*** Available data Section Begins ***

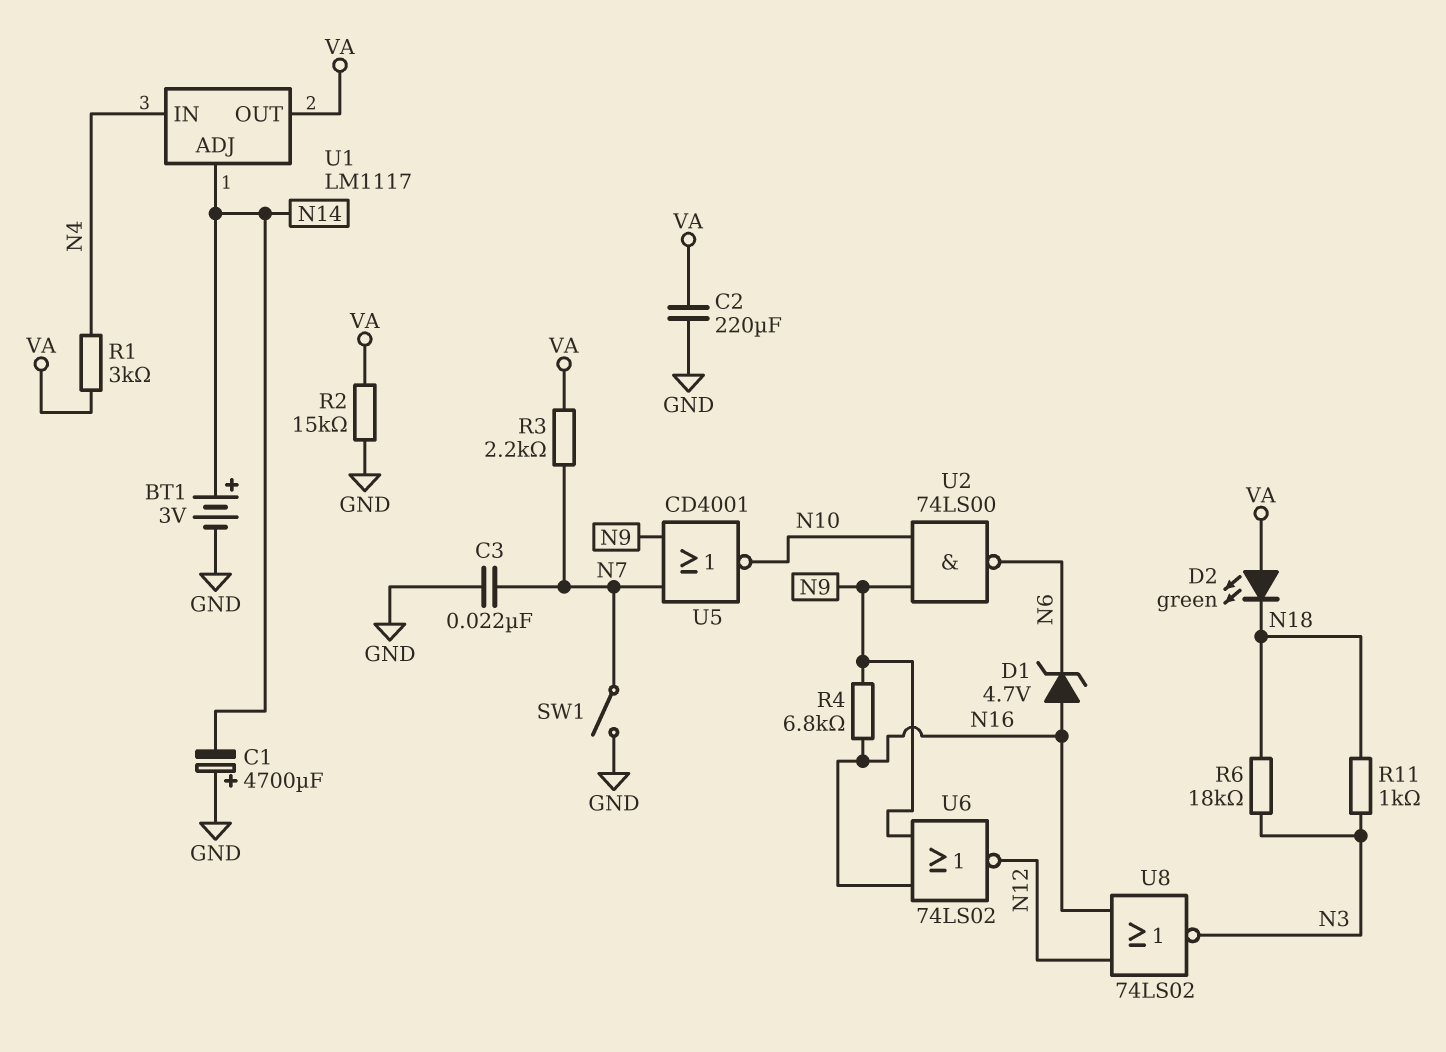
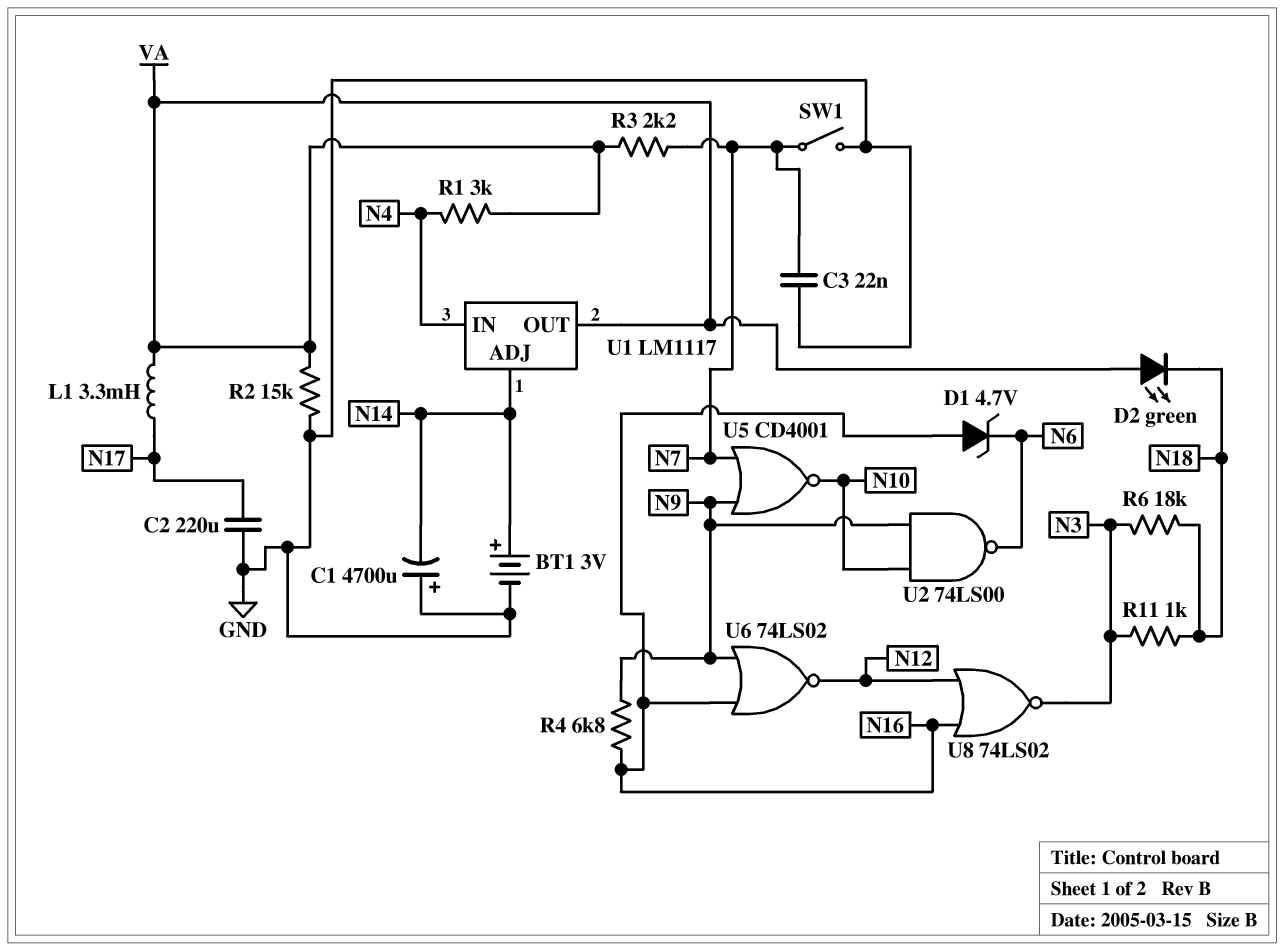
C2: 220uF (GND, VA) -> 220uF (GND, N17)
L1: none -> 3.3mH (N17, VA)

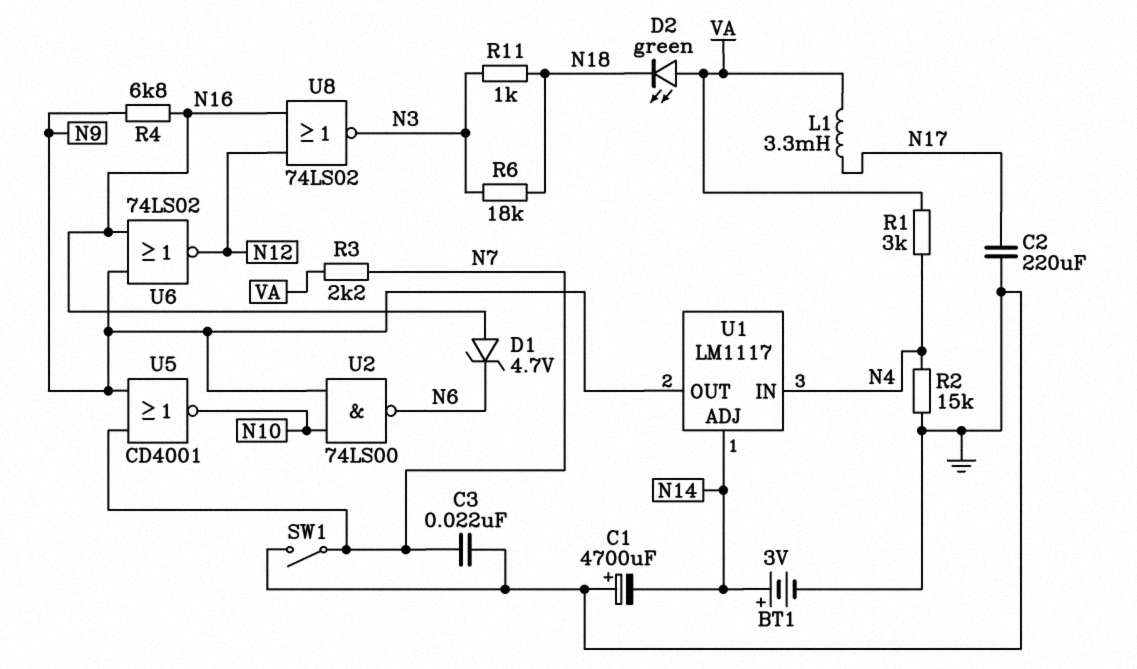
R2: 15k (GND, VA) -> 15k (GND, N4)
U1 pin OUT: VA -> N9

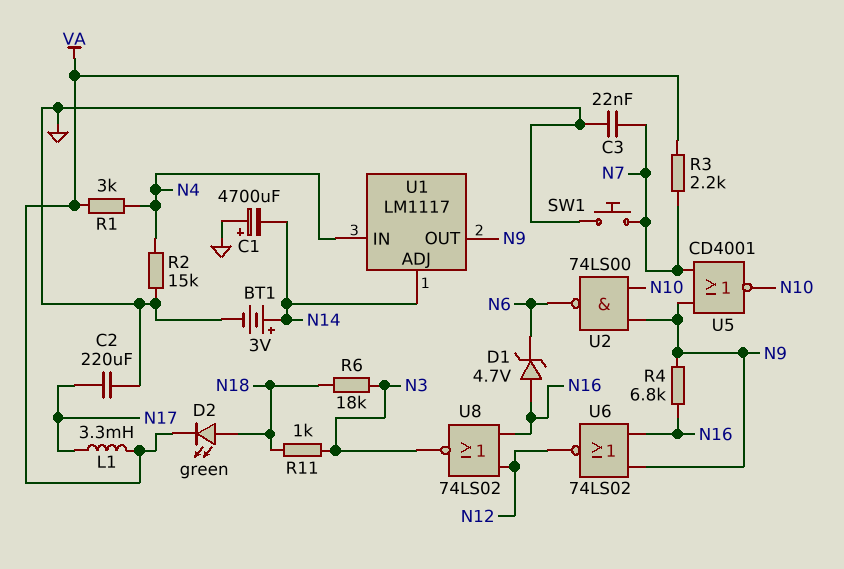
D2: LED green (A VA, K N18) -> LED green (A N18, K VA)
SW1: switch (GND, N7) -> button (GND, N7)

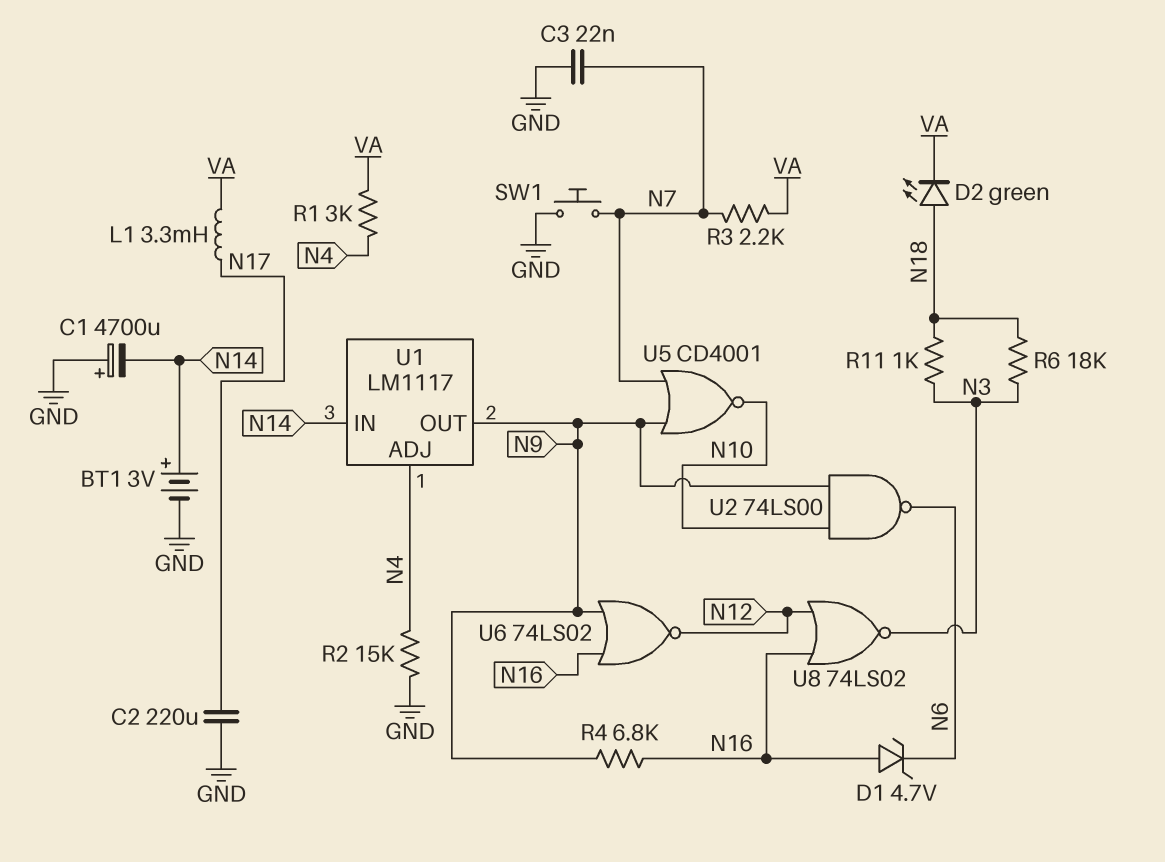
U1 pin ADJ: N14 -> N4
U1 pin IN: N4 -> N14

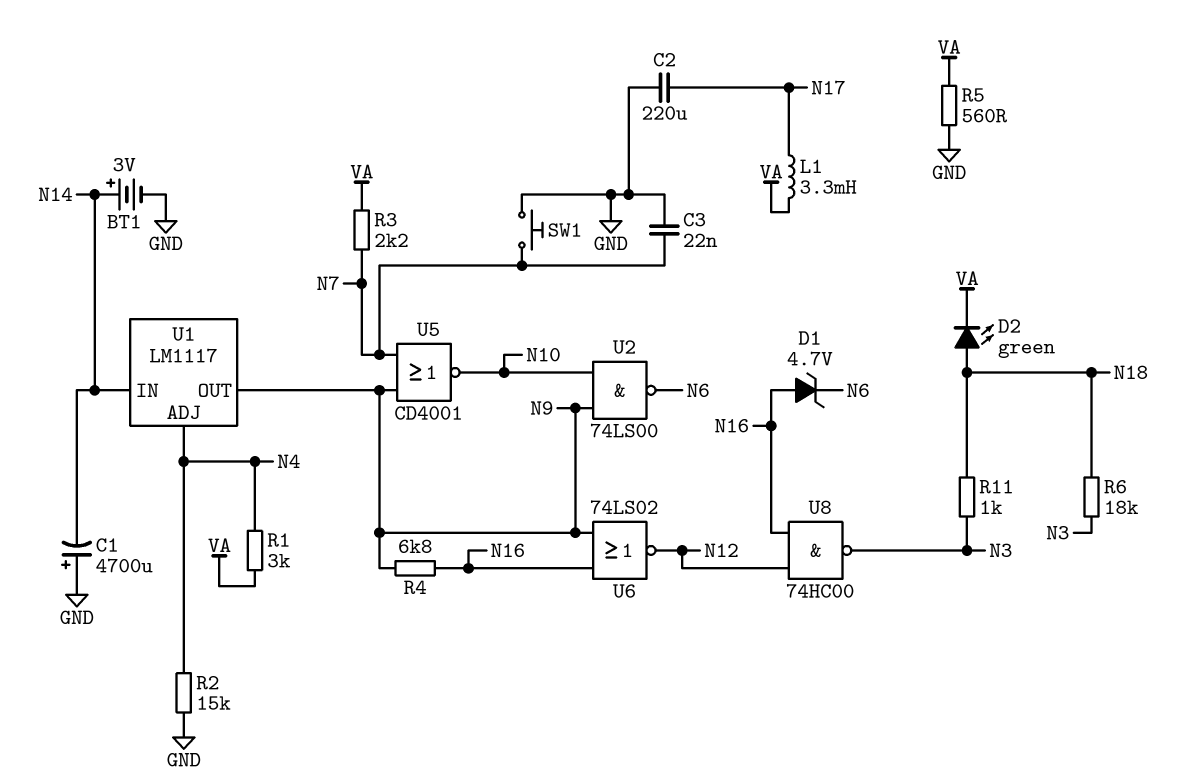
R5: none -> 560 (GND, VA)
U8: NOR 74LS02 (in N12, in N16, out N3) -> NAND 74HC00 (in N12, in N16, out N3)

*** Available data Section Ends ***
*** Available data Section Begins ***

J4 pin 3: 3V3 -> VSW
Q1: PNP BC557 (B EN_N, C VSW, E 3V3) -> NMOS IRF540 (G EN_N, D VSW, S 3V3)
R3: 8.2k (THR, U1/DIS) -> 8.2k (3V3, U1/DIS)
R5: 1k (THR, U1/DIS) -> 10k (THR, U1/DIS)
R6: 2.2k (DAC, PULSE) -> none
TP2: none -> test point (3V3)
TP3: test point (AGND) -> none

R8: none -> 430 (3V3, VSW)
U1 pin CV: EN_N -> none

*** Available data Section Ends ***

• Problem
Look for the string "point" in the entries above. Copy every line that has it.

• Exercise output
TP2: none -> test point (3V3)
TP3: test point (AGND) -> none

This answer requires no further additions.